═══ SUPPLIED DATA ═══

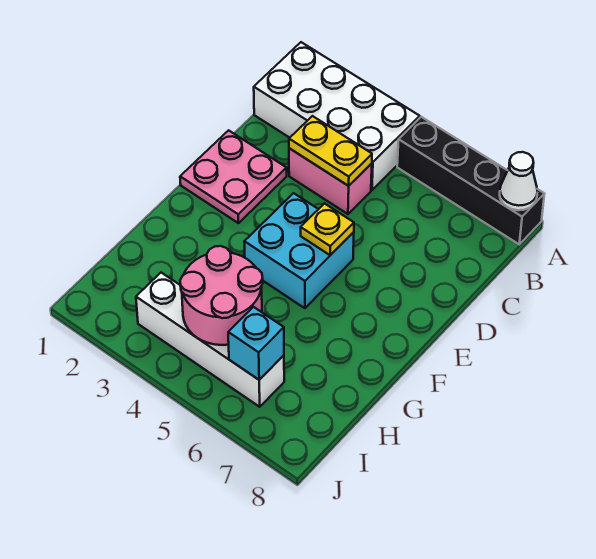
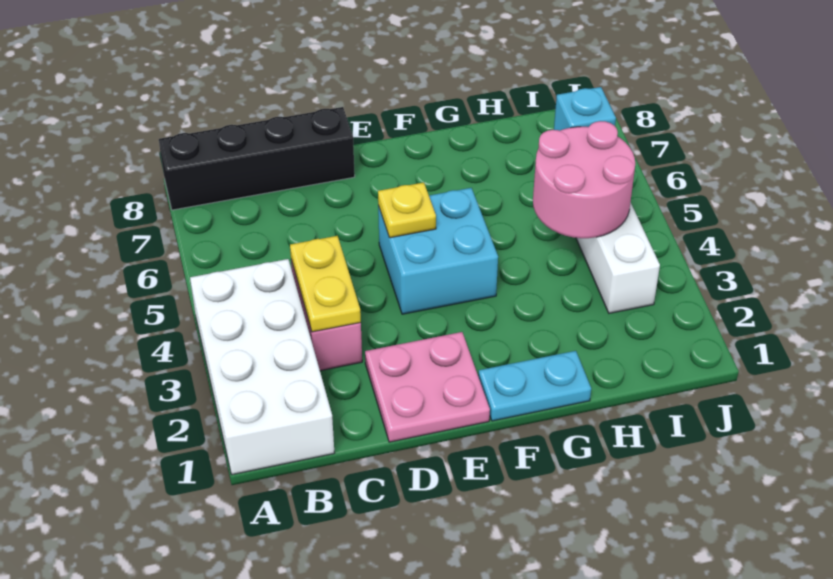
black brick A5:A8 level 1 -> black brick A8:D8 level 1
white cone A8 level 2 -> none
none -> cyan plate F1:G1 level 1

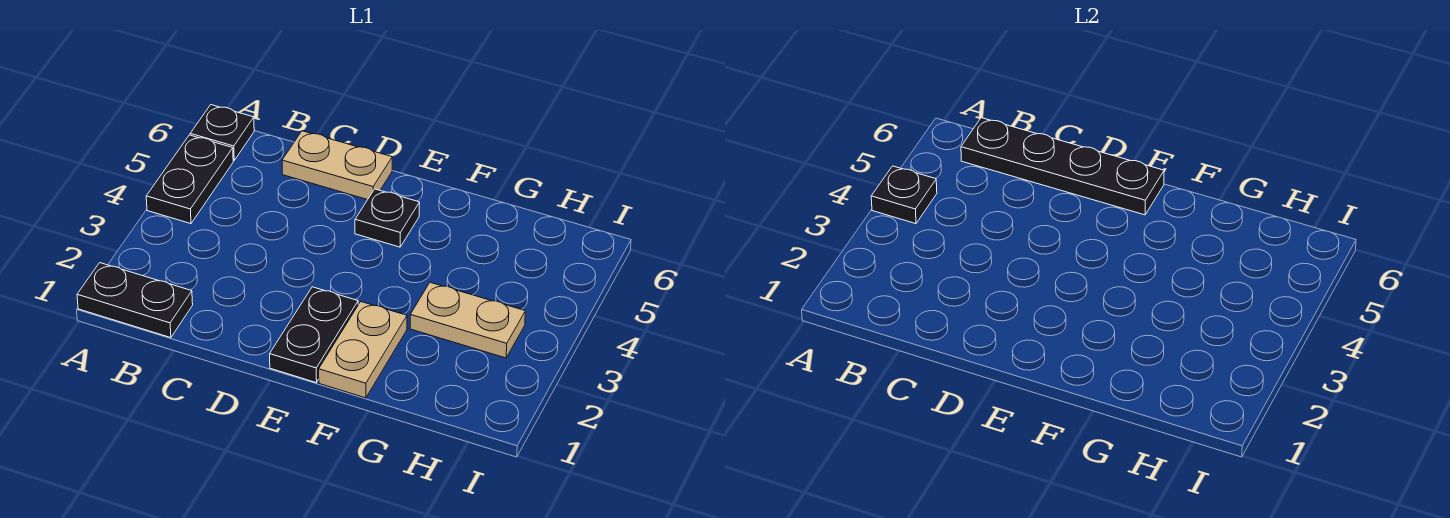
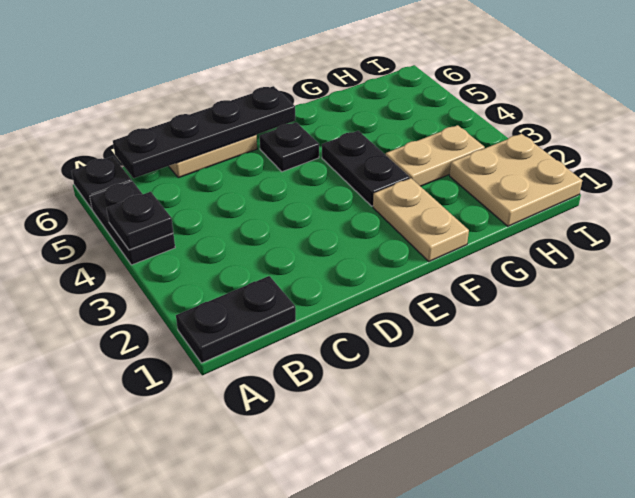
black plate E1:E2 level 1 -> black plate F3:F4 level 1
none -> tan plate H1:I2 level 1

═══

__REQUIRED WORK__.
Which lines of the records above hold the word "plate"? Copy each of them.

__ANSWER__.
none -> cyan plate F1:G1 level 1
black plate E1:E2 level 1 -> black plate F3:F4 level 1
none -> tan plate H1:I2 level 1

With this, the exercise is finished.